§ **Exercise details**
After locating the line with "blue light bulb: 1 -> 2", reproduce it and all following lines of the listing below exactly, stopping only at the final line.
-*-*-
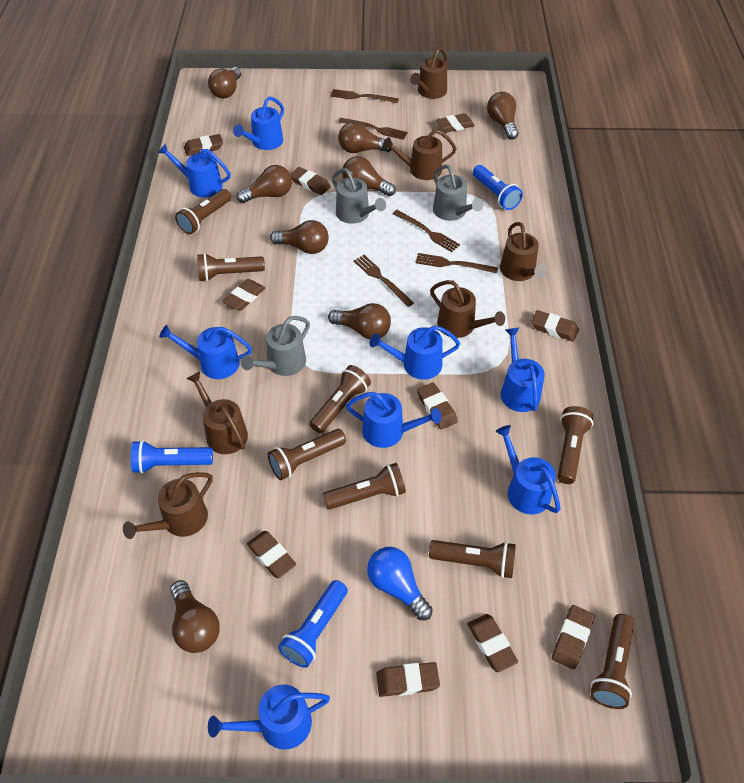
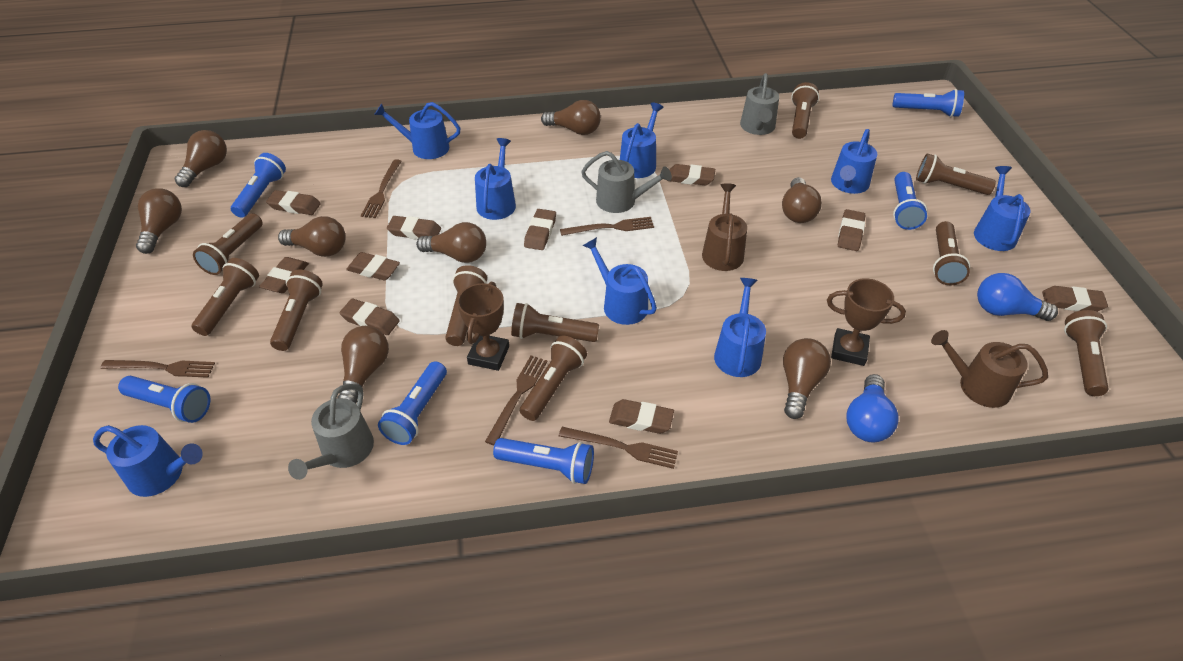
blue flashlight: 3 -> 6
blue light bulb: 1 -> 2
brown flashlight: 8 -> 10
brown trophy: 0 -> 2
brown watering can: 6 -> 2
-*-*-
§ **Task result**
blue light bulb: 1 -> 2
brown flashlight: 8 -> 10
brown trophy: 0 -> 2
brown watering can: 6 -> 2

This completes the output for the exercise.